• Task prompt:
Your answer must consist of the records exactly as given, with no pictures included.
***
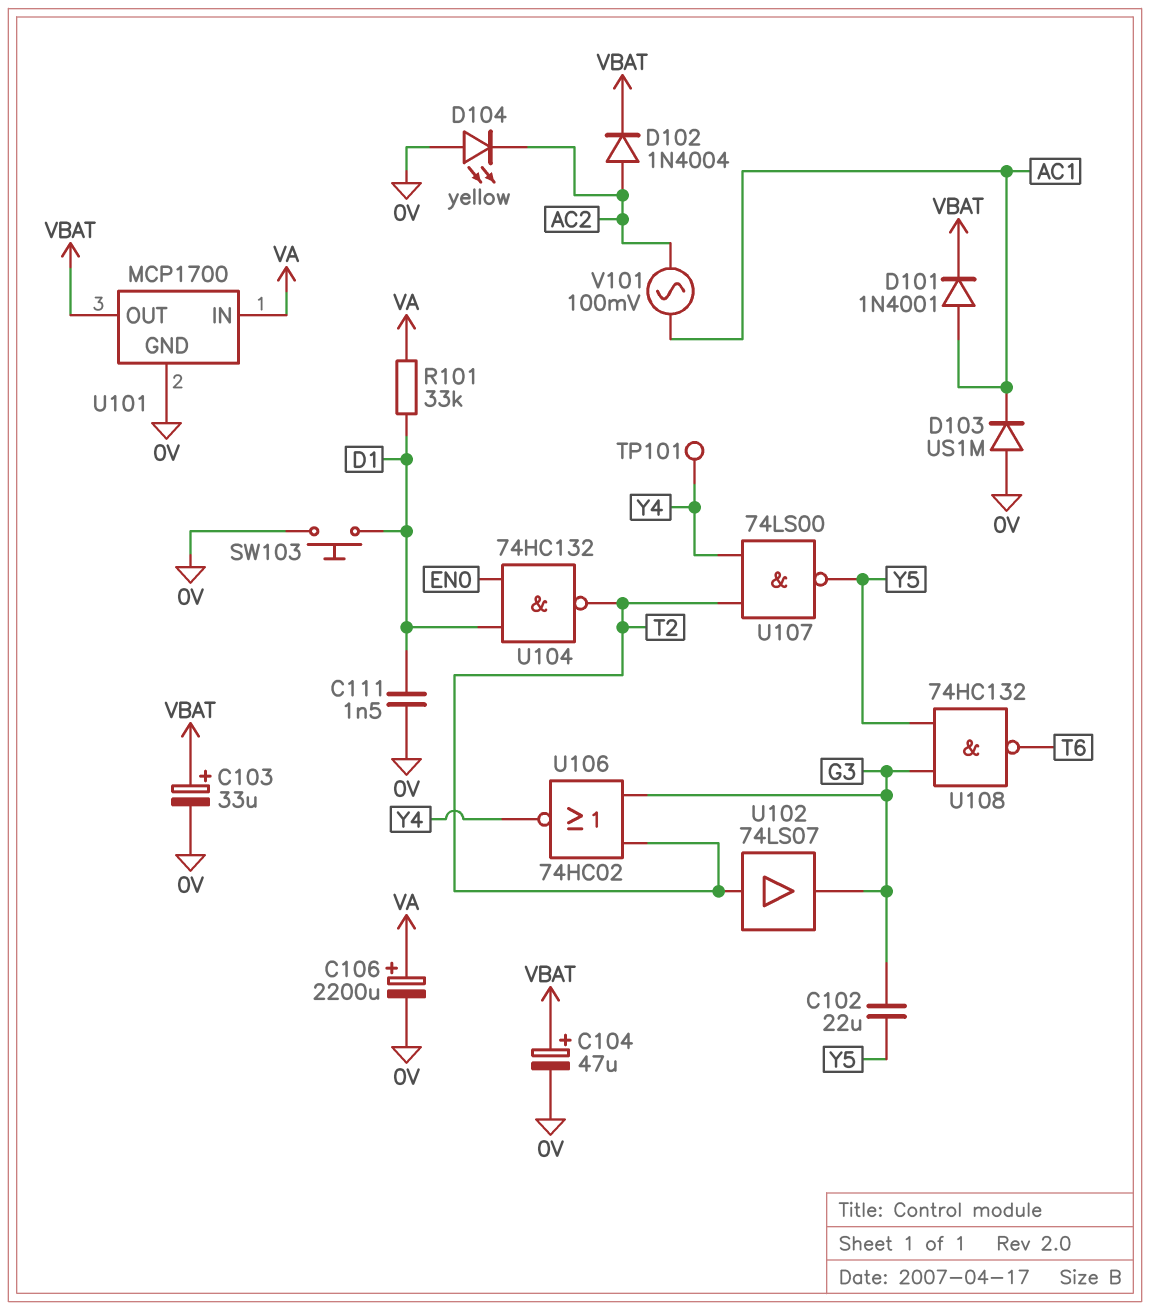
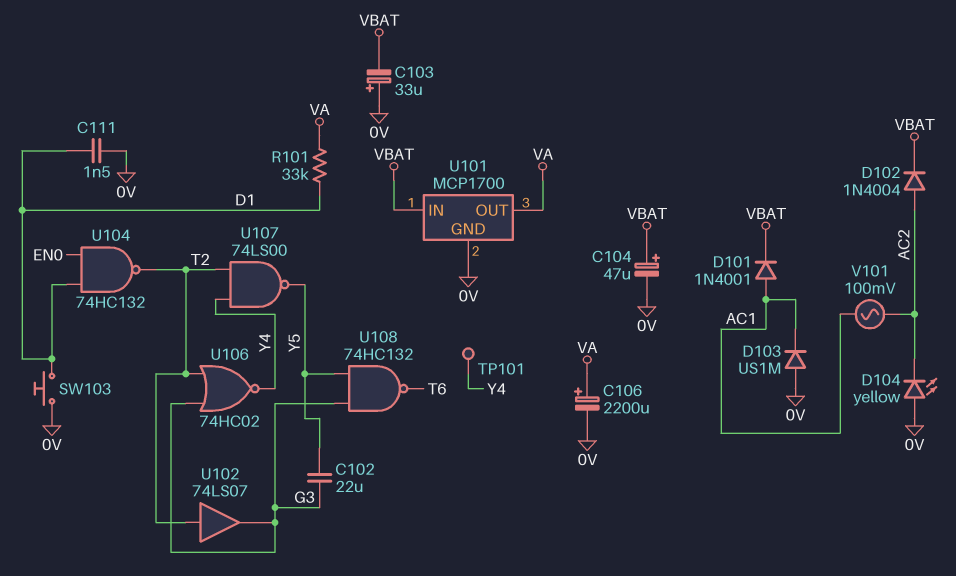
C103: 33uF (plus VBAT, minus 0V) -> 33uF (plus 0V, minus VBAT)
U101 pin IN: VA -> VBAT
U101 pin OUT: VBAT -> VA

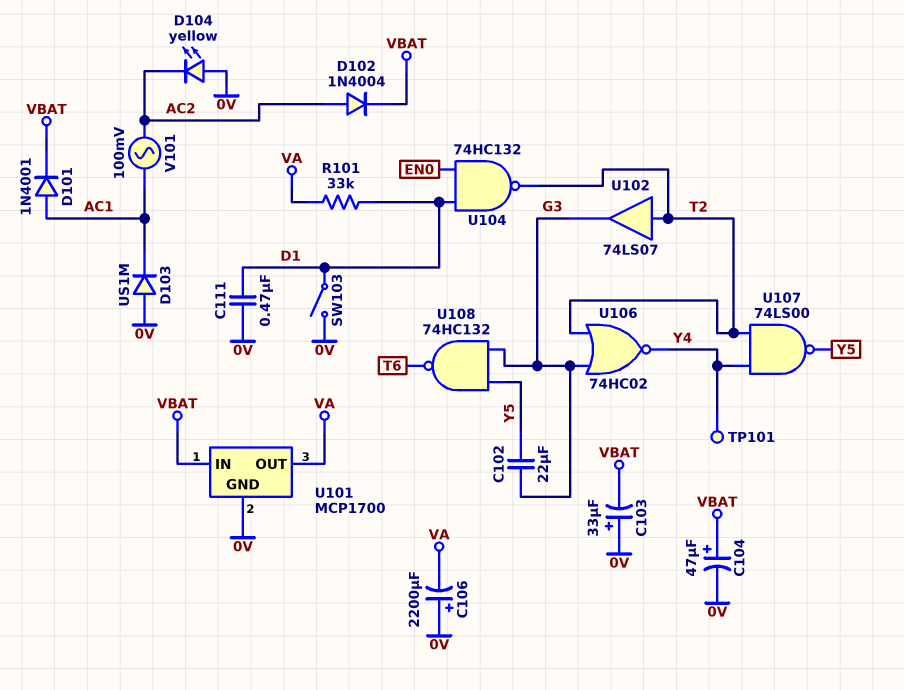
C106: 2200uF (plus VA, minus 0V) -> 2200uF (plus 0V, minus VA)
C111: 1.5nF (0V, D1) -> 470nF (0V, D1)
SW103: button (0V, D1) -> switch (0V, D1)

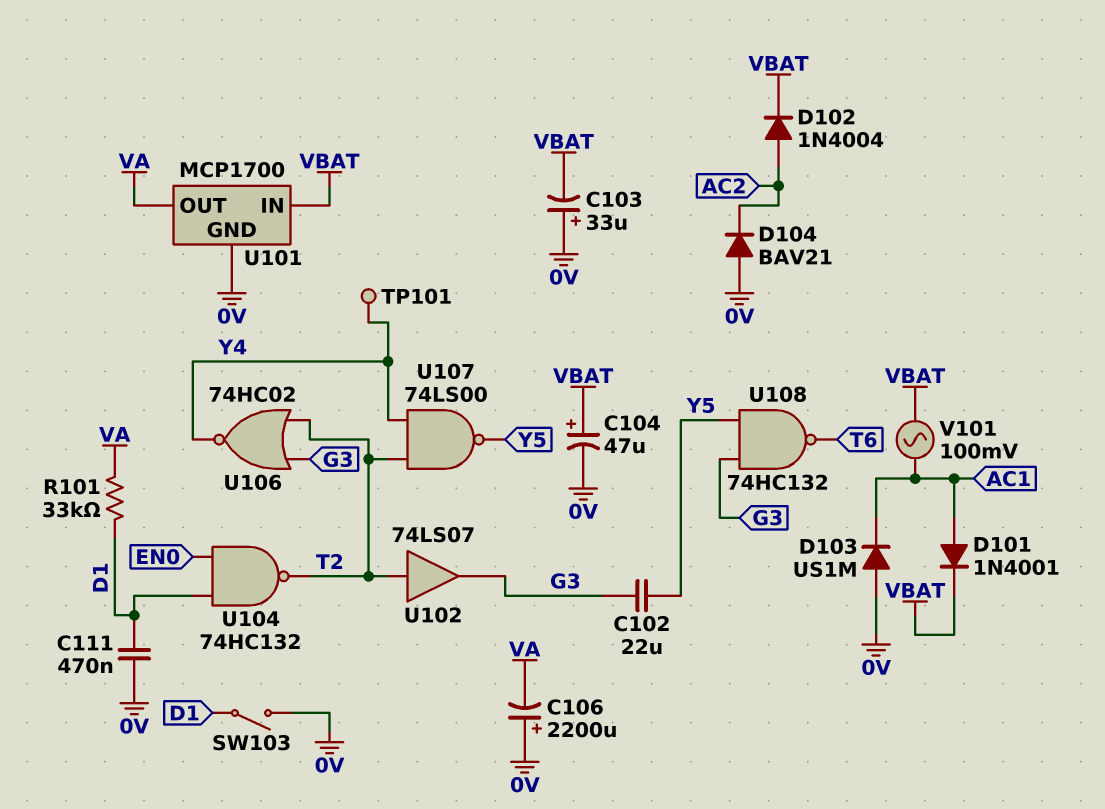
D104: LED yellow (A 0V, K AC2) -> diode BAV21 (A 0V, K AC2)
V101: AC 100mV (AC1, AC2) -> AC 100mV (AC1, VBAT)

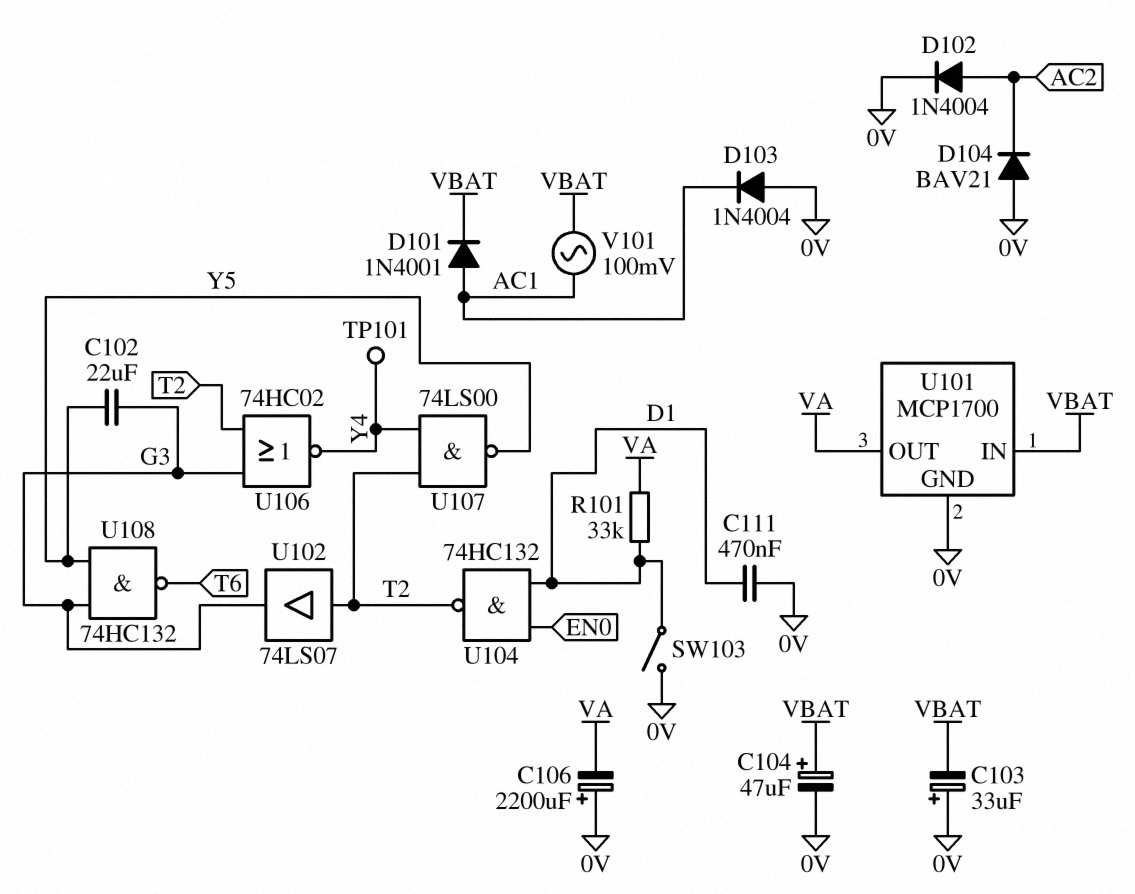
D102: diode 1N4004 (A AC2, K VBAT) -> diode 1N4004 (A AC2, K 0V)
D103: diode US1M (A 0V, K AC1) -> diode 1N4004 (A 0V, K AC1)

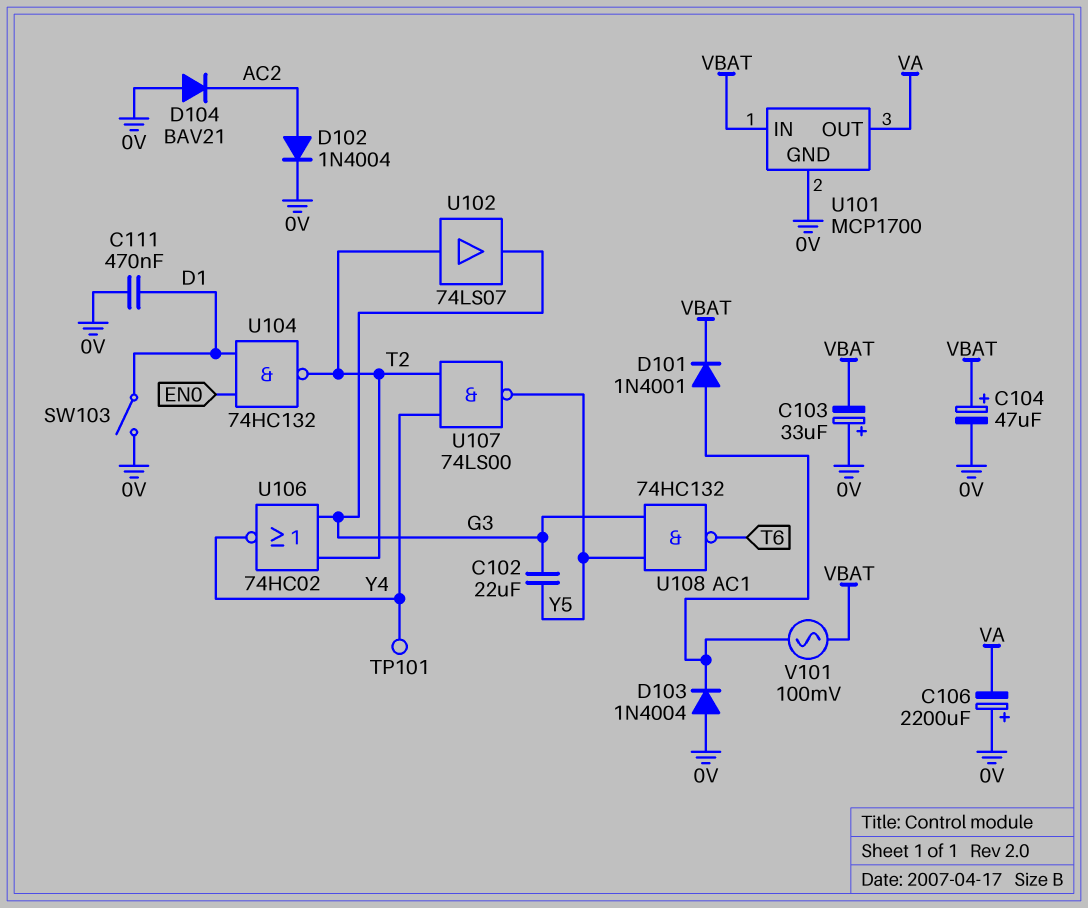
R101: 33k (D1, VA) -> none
***
• Answer section:
C103: 33uF (plus VBAT, minus 0V) -> 33uF (plus 0V, minus VBAT)
U101 pin IN: VA -> VBAT
U101 pin OUT: VBAT -> VA

C106: 2200uF (plus VA, minus 0V) -> 2200uF (plus 0V, minus VA)
C111: 1.5nF (0V, D1) -> 470nF (0V, D1)
SW103: button (0V, D1) -> switch (0V, D1)

D104: LED yellow (A 0V, K AC2) -> diode BAV21 (A 0V, K AC2)
V101: AC 100mV (AC1, AC2) -> AC 100mV (AC1, VBAT)

D102: diode 1N4004 (A AC2, K VBAT) -> diode 1N4004 (A AC2, K 0V)
D103: diode US1M (A 0V, K AC1) -> diode 1N4004 (A 0V, K AC1)

R101: 33k (D1, VA) -> none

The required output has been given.